- _WHAT YOU WILL DO_:
Select from the data all lines with the word "watering".

*** RECORDS SHOWN Section Begins ***

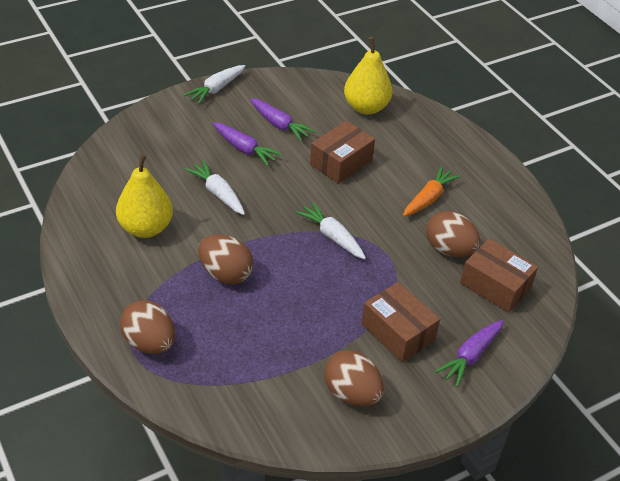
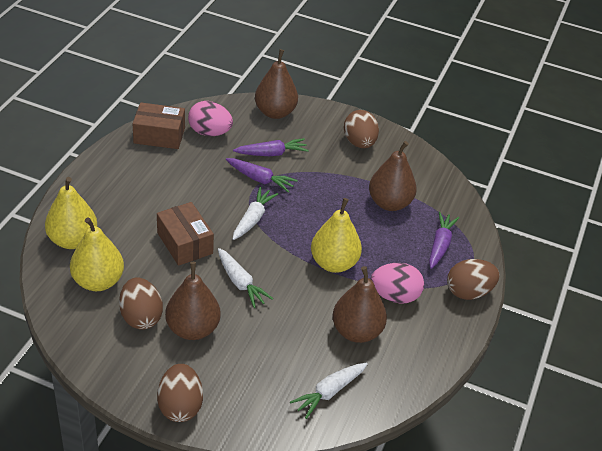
brown box: 3 -> 2
brown pear: 0 -> 4
orange carrot: 1 -> 0
pink egg: 0 -> 2
yellow pear: 2 -> 3

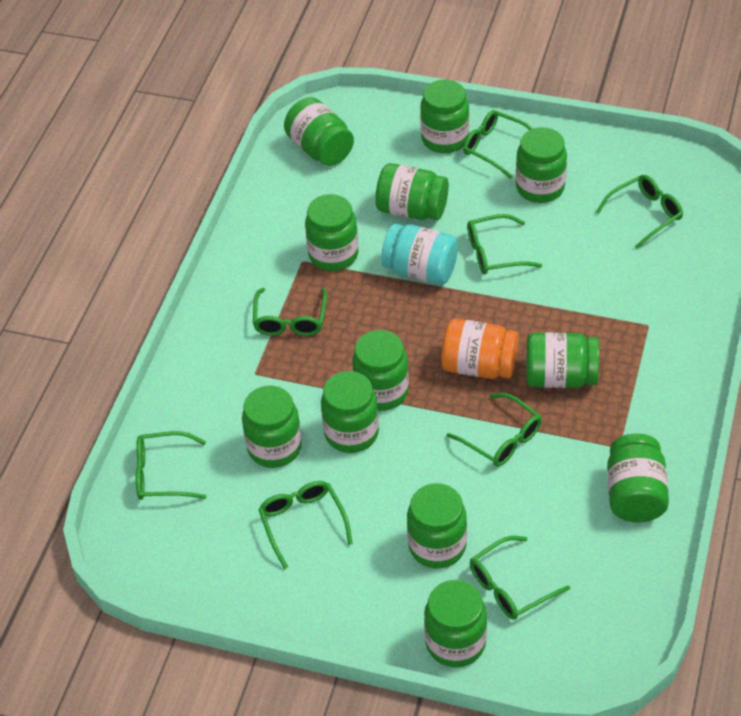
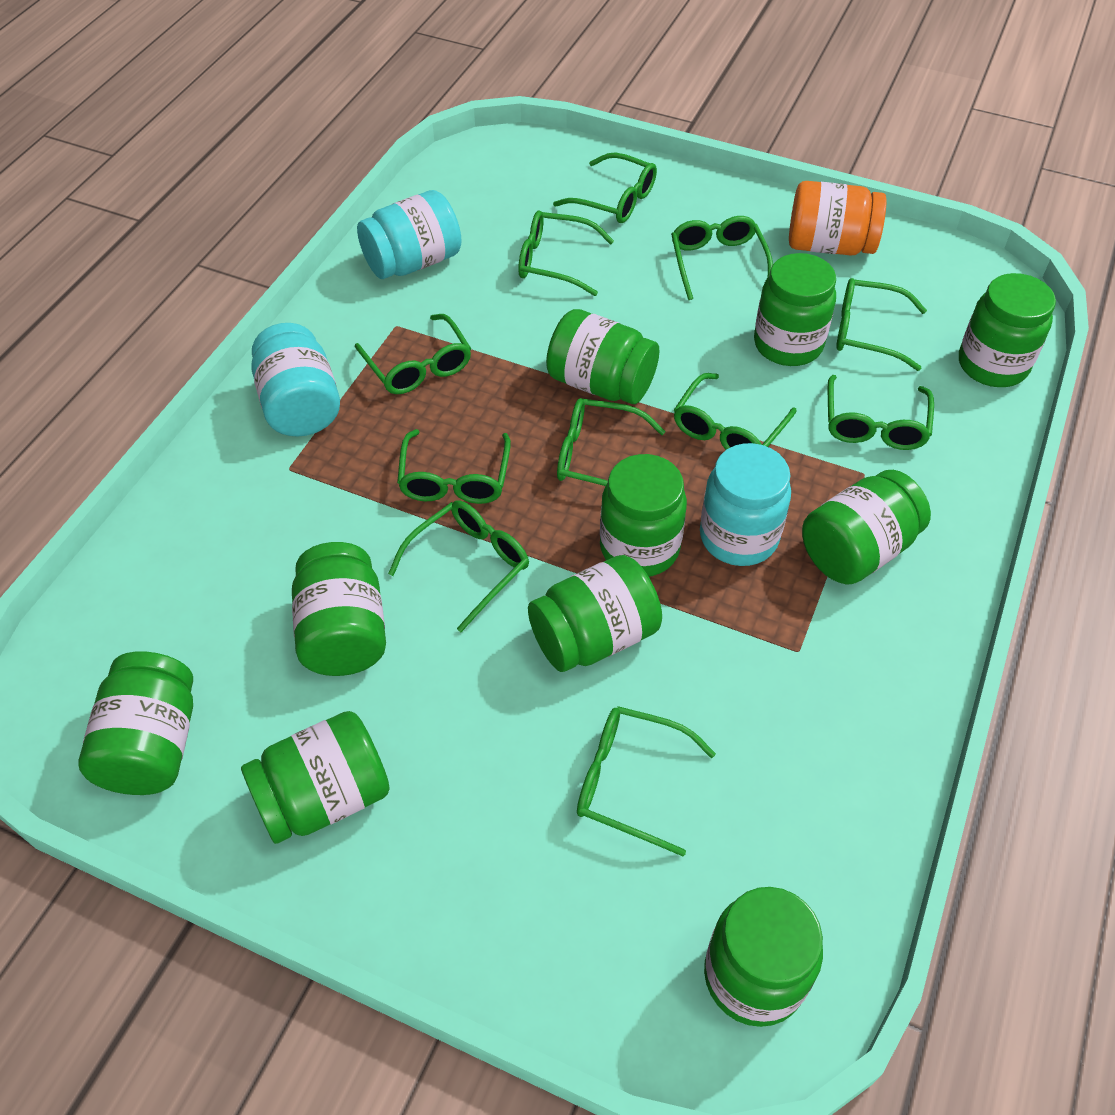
green glasses: 8 -> 11
green jar: 12 -> 10
turquoise jar: 1 -> 3

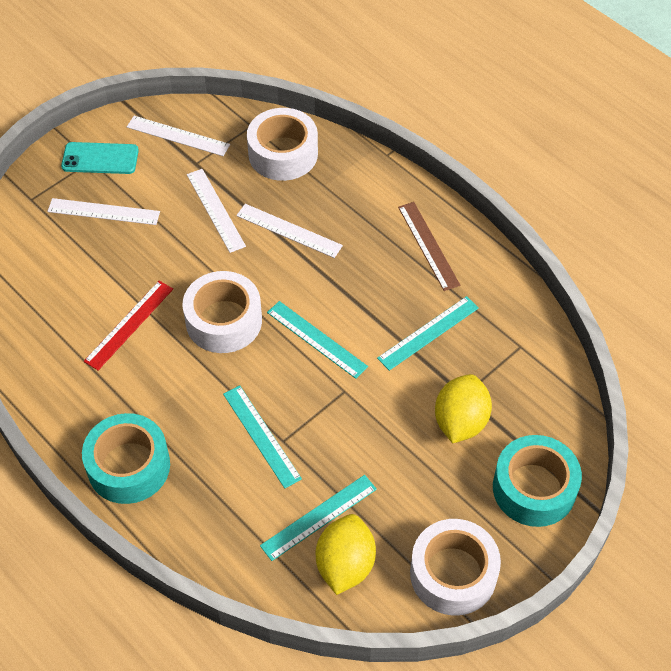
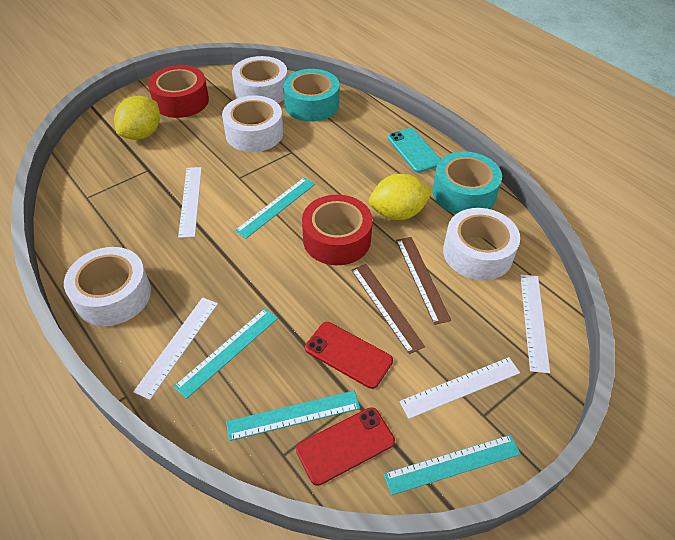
brown ruler: 1 -> 2
red phone: 0 -> 2
red ruler: 1 -> 0
red tape: 0 -> 2
white tape: 3 -> 4

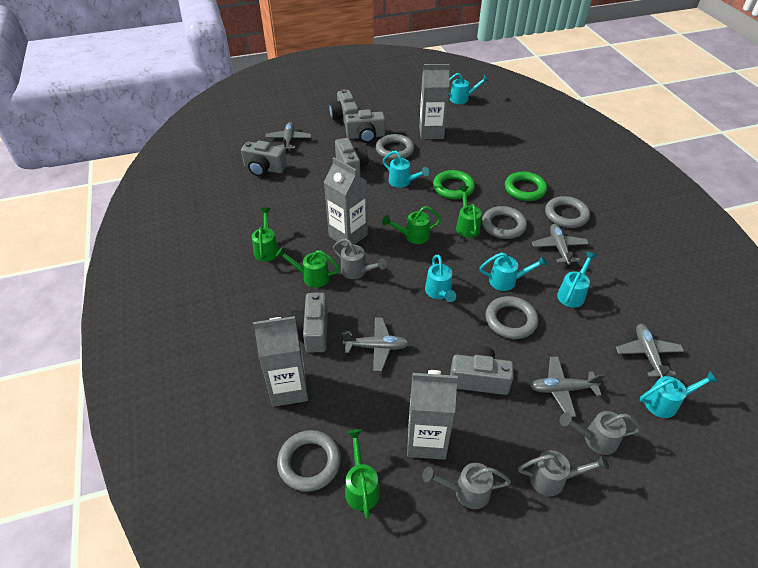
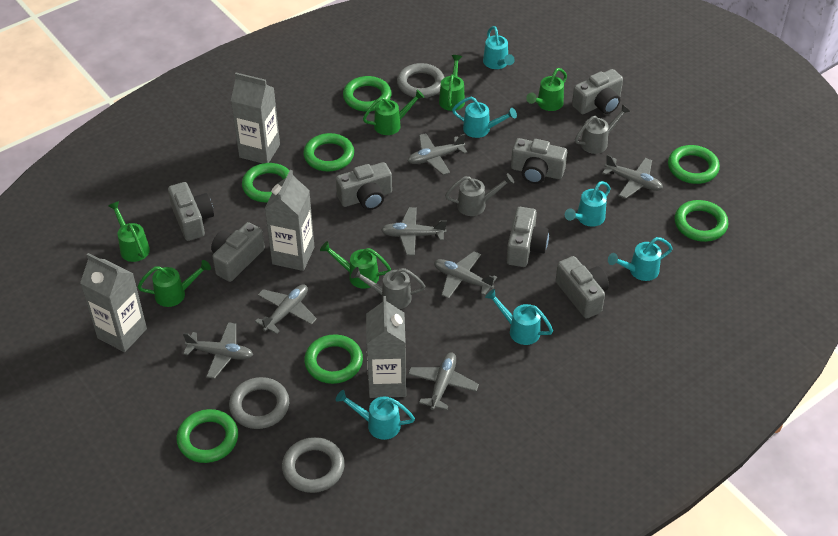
green ring: 2 -> 7
green watering can: 5 -> 6
grey camera: 6 -> 7
grey plane: 5 -> 7
grey ring: 5 -> 3
grey watering can: 4 -> 3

*** RECORDS SHOWN Section Ends ***

- _ANSWER FOR THE TASK_:
green watering can: 5 -> 6
grey watering can: 4 -> 3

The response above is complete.